Spatial relation records:
┌──
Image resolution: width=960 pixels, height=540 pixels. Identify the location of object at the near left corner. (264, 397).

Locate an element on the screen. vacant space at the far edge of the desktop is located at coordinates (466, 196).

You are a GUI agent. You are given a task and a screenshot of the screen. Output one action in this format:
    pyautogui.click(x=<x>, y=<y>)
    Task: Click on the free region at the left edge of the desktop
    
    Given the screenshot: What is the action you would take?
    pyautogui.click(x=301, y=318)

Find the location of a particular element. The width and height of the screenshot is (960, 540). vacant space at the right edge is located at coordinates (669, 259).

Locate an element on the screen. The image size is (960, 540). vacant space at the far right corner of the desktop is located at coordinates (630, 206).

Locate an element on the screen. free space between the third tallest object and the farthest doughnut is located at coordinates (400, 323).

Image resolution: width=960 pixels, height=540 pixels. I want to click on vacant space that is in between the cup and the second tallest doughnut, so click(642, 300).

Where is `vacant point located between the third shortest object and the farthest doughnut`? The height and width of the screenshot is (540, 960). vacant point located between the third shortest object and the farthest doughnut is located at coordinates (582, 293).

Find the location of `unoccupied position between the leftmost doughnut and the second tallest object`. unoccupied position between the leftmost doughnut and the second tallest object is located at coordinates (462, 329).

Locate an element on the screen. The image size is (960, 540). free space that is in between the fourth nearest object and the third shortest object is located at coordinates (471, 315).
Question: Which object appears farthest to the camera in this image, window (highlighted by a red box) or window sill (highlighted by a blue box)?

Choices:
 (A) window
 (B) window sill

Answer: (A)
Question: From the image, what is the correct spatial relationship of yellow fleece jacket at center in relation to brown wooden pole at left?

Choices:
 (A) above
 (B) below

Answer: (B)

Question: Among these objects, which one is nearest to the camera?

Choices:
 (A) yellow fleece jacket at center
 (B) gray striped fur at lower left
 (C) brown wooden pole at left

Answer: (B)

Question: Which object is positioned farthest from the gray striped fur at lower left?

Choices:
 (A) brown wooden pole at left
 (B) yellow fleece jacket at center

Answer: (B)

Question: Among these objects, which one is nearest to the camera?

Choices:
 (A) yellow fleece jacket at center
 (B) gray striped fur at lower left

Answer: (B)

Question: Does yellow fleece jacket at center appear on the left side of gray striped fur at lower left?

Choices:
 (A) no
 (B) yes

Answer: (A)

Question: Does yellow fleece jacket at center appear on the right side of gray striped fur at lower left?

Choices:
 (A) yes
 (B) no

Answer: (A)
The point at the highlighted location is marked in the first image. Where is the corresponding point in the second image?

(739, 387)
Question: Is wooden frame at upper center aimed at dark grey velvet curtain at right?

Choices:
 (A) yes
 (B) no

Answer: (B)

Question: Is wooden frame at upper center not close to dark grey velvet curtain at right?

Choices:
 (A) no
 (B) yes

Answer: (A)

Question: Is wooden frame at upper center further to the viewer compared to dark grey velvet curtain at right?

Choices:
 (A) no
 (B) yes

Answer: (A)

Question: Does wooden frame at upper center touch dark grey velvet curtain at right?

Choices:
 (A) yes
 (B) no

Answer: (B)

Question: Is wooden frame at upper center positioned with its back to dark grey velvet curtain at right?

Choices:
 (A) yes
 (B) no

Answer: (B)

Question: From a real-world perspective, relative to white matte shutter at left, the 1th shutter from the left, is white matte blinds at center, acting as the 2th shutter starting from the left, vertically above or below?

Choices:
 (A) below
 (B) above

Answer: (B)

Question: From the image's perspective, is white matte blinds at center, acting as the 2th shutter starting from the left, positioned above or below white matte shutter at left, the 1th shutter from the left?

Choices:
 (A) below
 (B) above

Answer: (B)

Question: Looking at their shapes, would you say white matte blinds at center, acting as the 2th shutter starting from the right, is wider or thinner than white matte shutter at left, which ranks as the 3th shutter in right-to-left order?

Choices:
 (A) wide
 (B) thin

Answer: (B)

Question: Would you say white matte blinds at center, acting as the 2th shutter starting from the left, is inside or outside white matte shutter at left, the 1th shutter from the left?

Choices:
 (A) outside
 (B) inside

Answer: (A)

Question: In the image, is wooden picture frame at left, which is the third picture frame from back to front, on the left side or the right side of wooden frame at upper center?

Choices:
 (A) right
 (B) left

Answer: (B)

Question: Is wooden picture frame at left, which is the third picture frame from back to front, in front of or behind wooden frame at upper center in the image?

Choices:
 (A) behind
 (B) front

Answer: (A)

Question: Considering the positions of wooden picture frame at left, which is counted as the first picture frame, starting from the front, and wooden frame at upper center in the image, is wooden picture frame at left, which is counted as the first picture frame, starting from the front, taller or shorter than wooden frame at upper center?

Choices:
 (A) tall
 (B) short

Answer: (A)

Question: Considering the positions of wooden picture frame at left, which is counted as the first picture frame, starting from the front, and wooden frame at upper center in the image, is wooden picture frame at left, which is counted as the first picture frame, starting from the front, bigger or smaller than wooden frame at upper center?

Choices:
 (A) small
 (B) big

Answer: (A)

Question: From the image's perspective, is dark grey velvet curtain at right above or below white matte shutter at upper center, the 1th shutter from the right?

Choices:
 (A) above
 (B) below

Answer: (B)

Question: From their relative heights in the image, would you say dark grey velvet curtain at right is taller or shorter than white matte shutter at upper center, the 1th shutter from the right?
└──
- _DIRECTION_
Could you output the stretch from the start of the records through the line containing "Locate an element on the screen. vacant" as a JSON list of strings, one string per line, with blank lines left out?

- _RESULT OF THIS TASK_
[
  "Image resolution: width=960 pixels, height=540 pixels. Identify the location of object at the near left corner. (264, 397).",
  "Locate an element on the screen. vacant space at the far edge of the desktop is located at coordinates (466, 196)."
]